▸ **Activity**
If a line in the entries below holds the string "brown", copy it.

▸ **Supplied material**
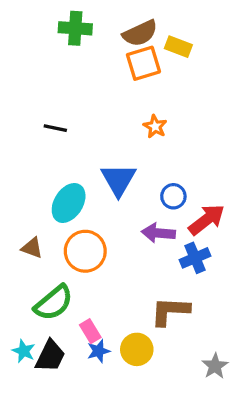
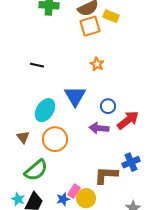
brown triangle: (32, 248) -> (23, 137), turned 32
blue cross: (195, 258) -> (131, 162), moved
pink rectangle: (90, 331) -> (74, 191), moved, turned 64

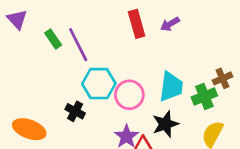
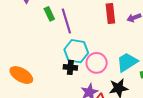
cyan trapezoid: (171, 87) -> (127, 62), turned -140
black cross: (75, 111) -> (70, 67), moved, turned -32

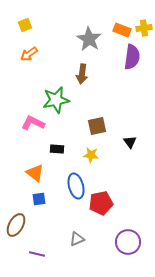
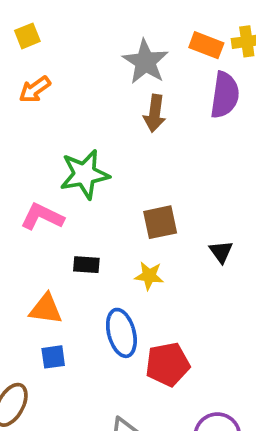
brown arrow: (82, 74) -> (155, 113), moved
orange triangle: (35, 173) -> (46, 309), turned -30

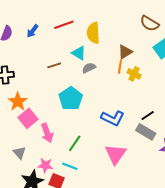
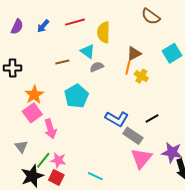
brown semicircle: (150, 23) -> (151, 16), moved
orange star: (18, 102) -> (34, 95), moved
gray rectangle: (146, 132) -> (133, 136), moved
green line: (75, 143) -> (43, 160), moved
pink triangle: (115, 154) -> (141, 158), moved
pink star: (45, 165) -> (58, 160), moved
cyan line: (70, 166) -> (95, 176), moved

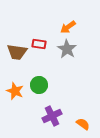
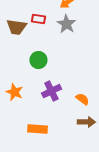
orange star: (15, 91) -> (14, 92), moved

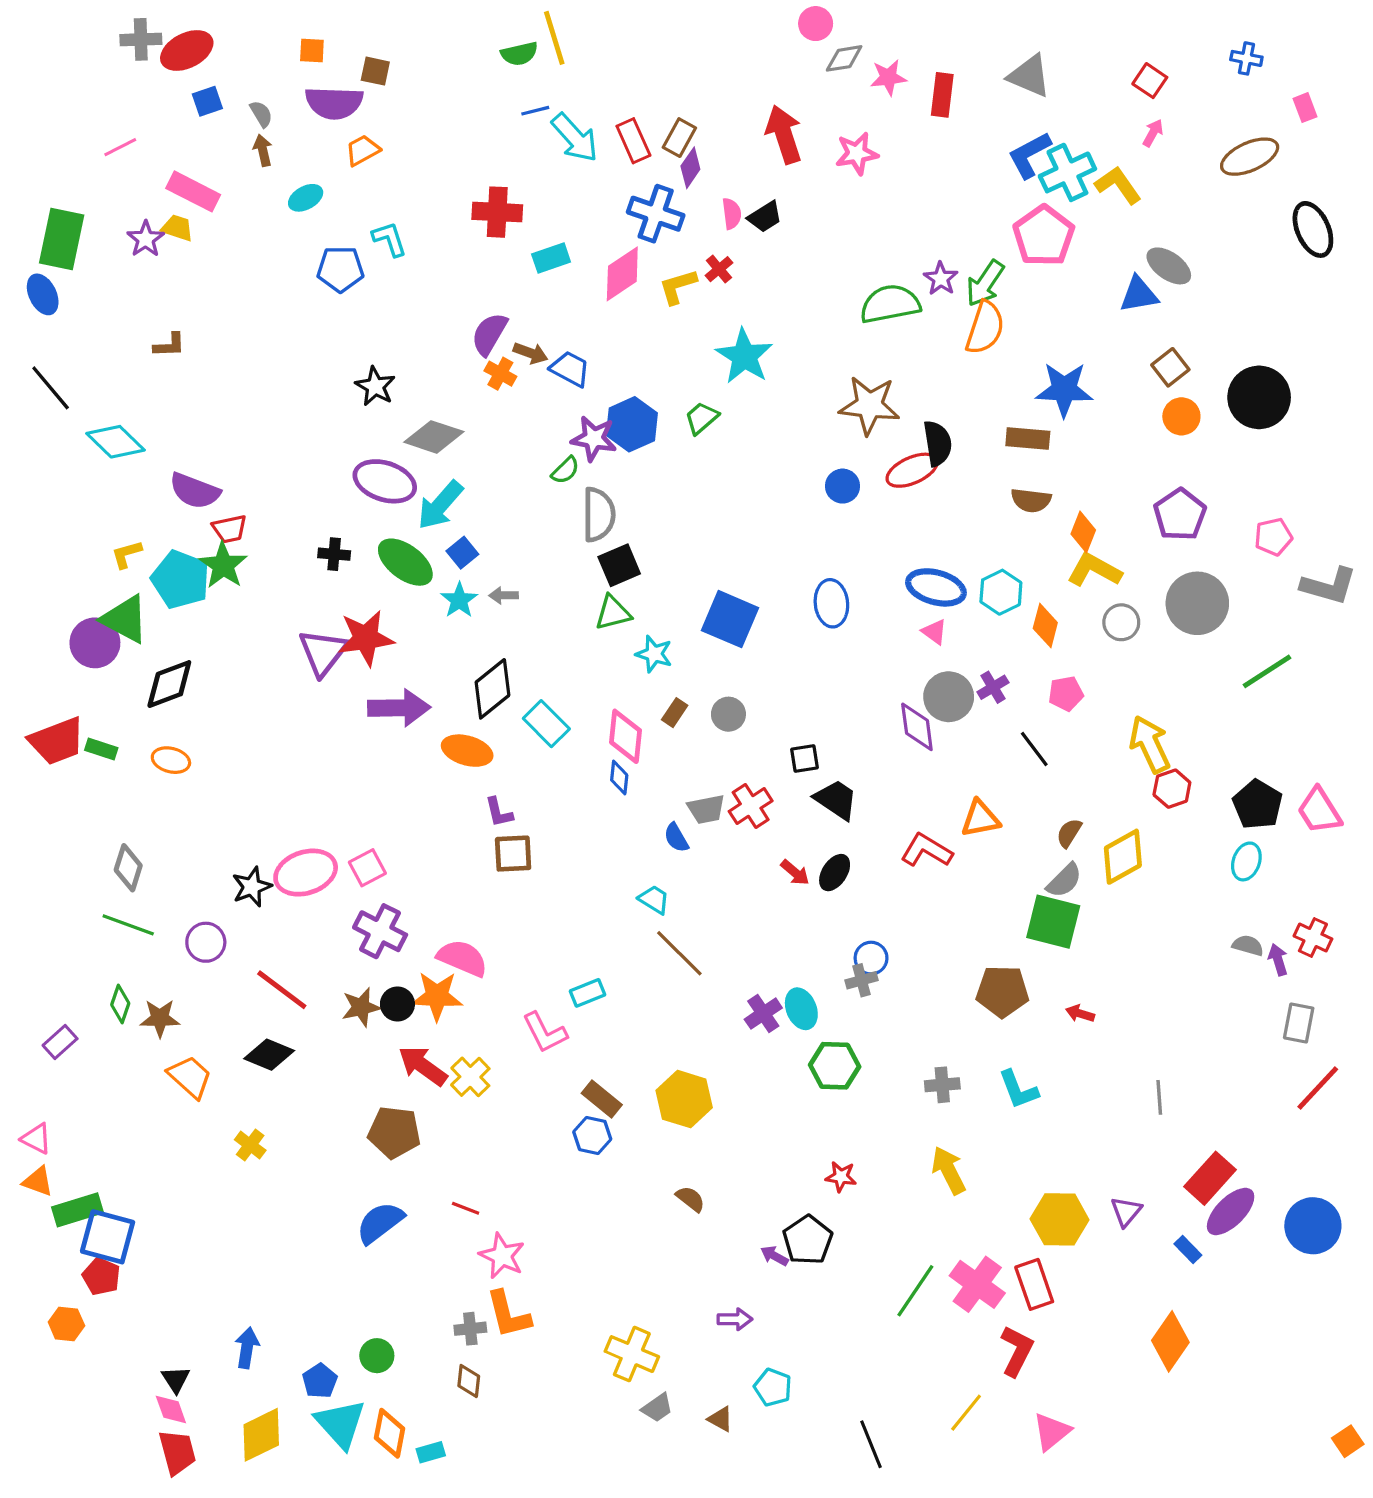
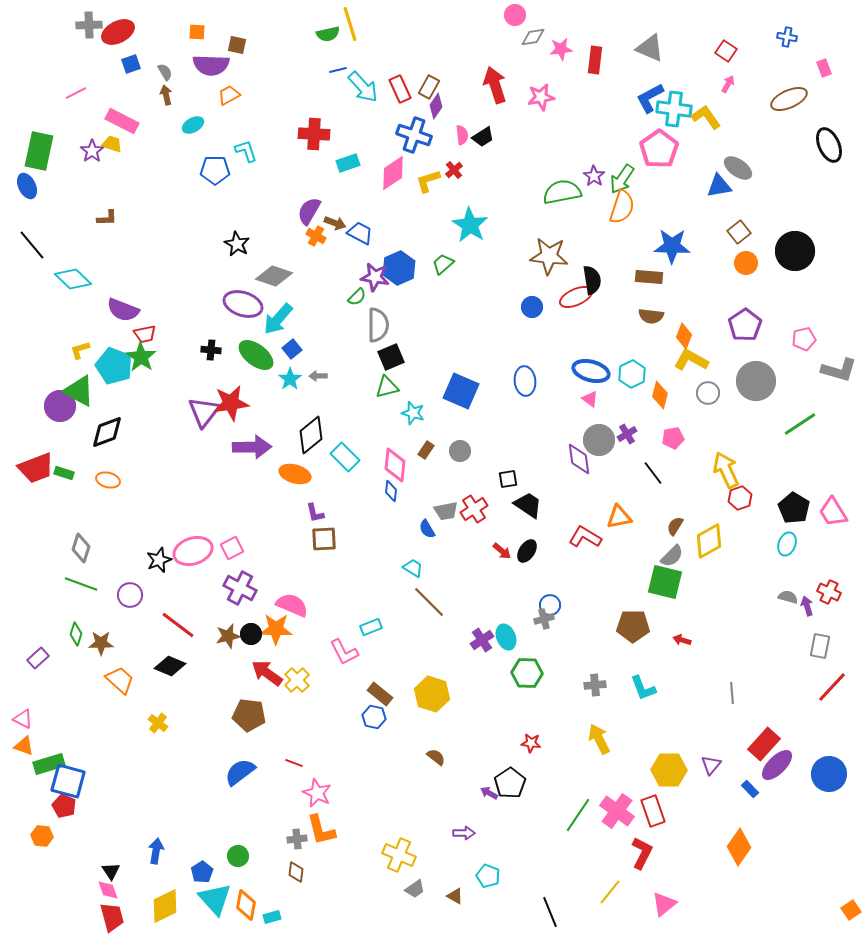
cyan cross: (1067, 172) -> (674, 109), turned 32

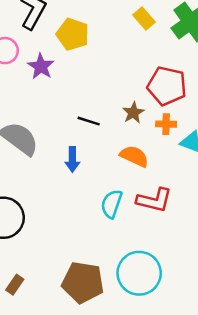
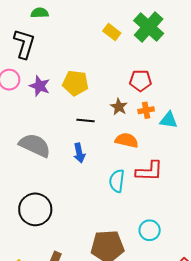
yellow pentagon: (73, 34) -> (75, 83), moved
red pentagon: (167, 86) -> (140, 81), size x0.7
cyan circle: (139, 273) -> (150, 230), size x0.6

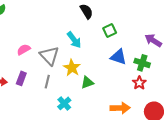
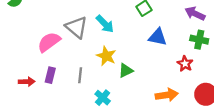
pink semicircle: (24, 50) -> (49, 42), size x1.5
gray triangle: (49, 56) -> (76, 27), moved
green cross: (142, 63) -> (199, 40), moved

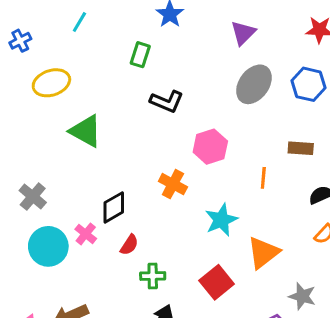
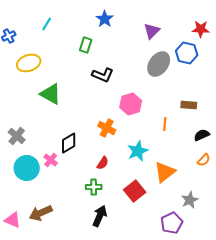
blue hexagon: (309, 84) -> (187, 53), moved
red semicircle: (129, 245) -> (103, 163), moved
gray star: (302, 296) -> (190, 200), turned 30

---

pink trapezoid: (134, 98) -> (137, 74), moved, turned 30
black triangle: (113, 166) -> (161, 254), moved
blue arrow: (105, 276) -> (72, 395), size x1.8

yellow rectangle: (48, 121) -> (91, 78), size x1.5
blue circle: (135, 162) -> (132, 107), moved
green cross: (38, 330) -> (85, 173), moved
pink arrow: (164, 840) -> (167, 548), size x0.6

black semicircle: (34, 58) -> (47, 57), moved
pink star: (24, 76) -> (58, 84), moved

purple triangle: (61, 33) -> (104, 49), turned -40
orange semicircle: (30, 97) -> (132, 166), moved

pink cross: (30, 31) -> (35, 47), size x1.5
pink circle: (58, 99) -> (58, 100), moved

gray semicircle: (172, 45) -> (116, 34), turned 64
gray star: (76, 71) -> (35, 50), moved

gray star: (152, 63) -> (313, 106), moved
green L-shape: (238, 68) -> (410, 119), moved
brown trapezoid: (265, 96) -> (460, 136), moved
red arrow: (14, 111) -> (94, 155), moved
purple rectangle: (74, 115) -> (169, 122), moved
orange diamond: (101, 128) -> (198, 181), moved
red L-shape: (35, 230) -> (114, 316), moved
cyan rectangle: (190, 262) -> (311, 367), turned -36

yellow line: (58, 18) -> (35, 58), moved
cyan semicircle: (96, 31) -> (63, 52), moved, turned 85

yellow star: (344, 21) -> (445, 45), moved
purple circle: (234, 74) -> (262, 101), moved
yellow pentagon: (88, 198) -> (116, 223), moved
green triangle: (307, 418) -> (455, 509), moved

▸ **Output of the task**
brown triangle: (32, 248) -> (23, 137), turned 32
brown arrow: (82, 74) -> (155, 113), moved
brown semicircle: (150, 23) -> (151, 16), moved
brown trapezoid: (265, 96) -> (460, 136), moved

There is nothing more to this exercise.